▶ YOUR ASSIGNMENT: If a line holds the word "grey", copy it from the entries.

Colored object listings
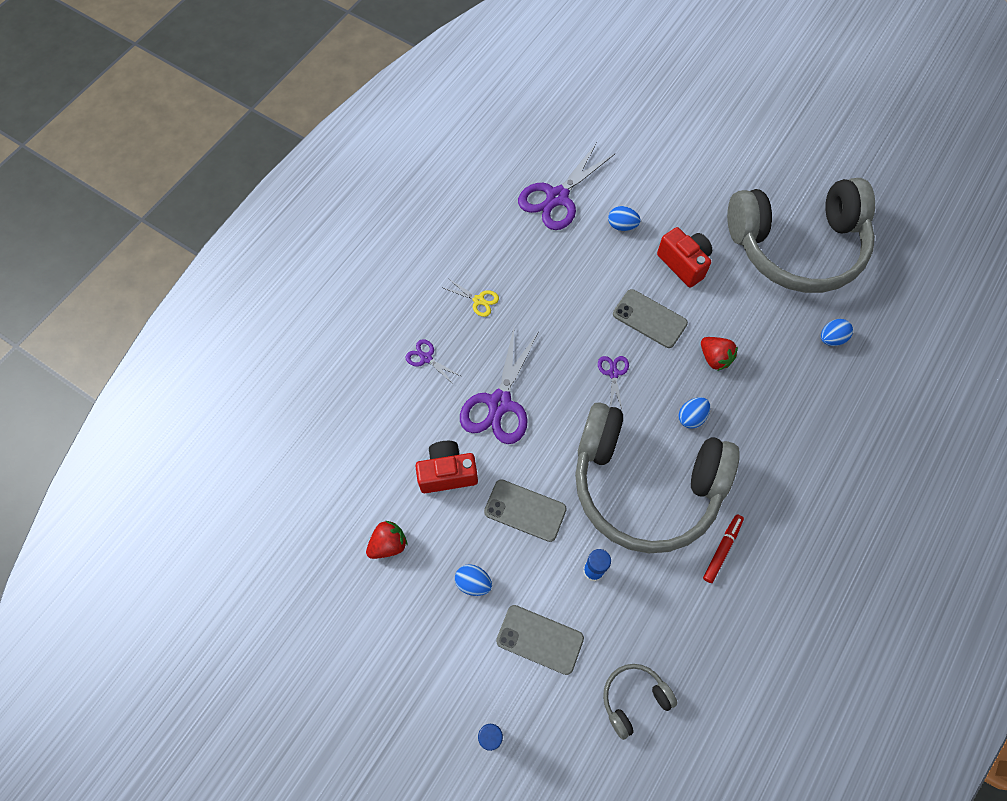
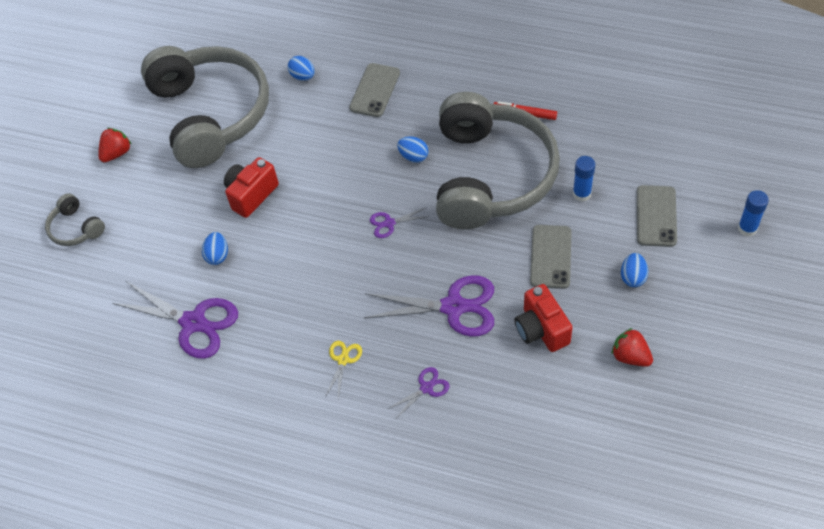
camera: 100 degrees left, 10 degrees down
(426, 358) = (426, 388): purple scissors -> purple scissors turned 150 degrees counterclockwise
(634, 699) = (669, 144): grey headphones -> grey headphones (76, 228)
(649, 319) = (321, 208): grey phone -> grey phone (375, 90)
(714, 358) = (348, 152): red strawberry -> red strawberry (117, 153)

▶ TASK RESULT:
(634, 699) = (669, 144): grey headphones -> grey headphones (76, 228)
(649, 319) = (321, 208): grey phone -> grey phone (375, 90)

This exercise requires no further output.